START DATA FOR THIS EXERCISE

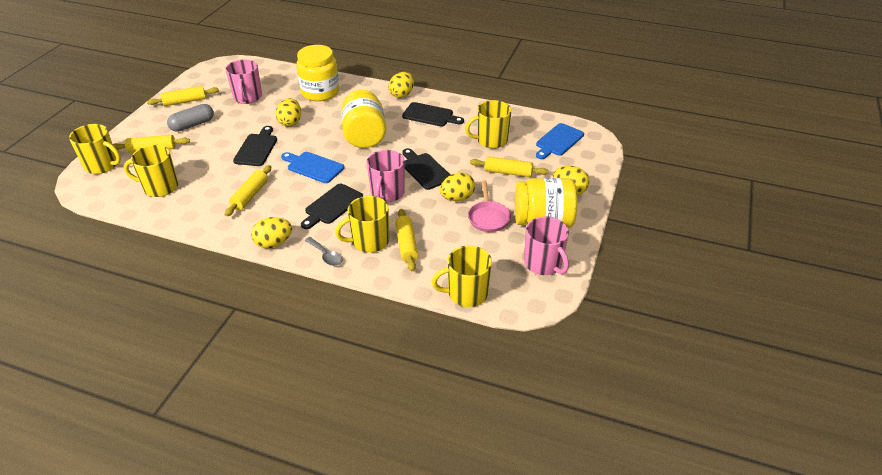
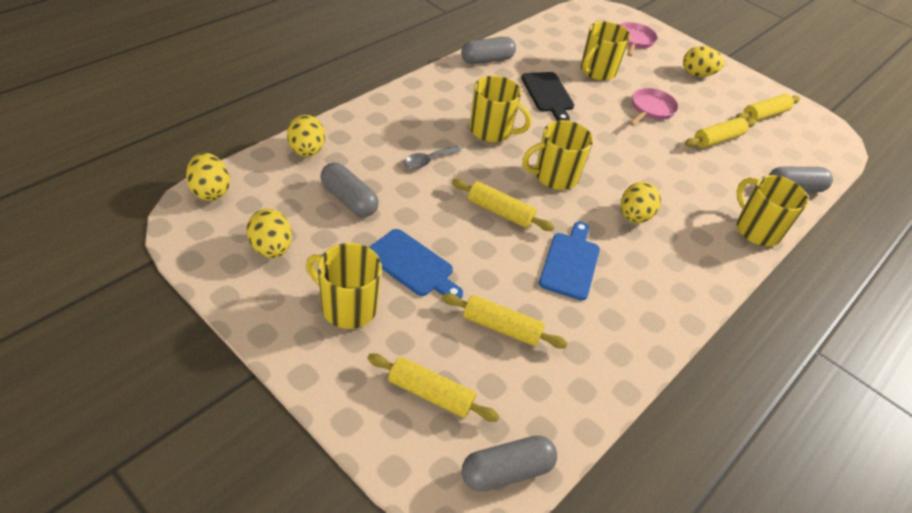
black cutting board: 4 -> 1
grey capsule: 1 -> 4
pink mug: 3 -> 0
pink pan: 1 -> 2
yellow jar: 3 -> 0

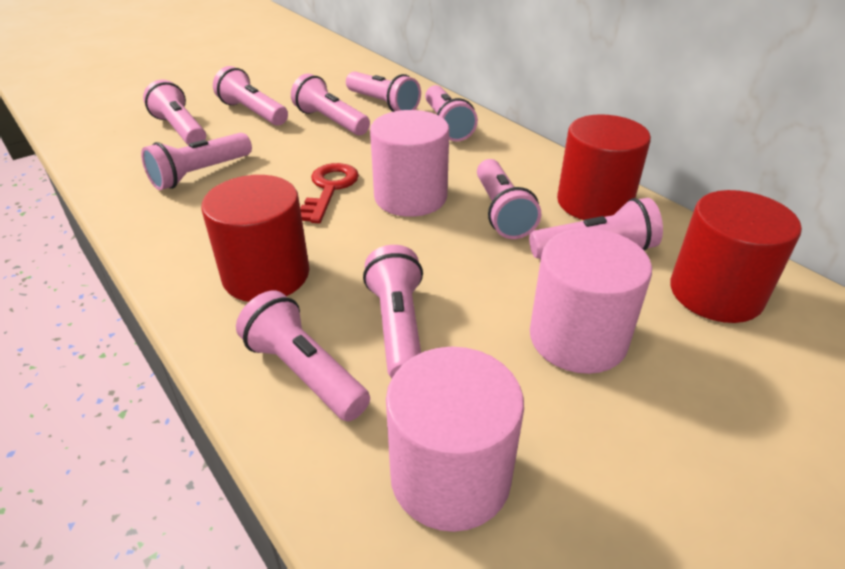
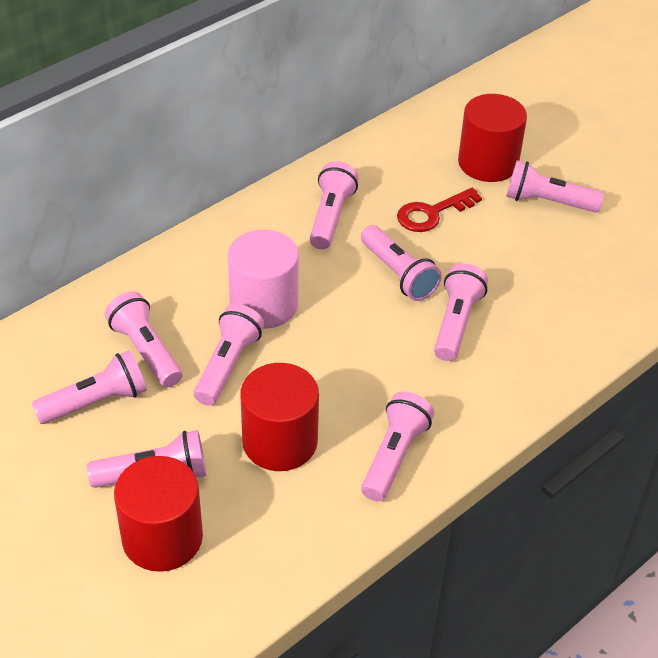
pink cylinder: 3 -> 1
pink flashlight: 10 -> 9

END DATA FOR THIS EXERCISE

**EXERCISE PROMPT**:
Please output an exact repetition of the lines from the line containing "pink mug: 3 -> 0" to the end of the records, both included, with no pictures and no additional text.

**ANSWER AREA**:
pink mug: 3 -> 0
pink pan: 1 -> 2
yellow jar: 3 -> 0

pink cylinder: 3 -> 1
pink flashlight: 10 -> 9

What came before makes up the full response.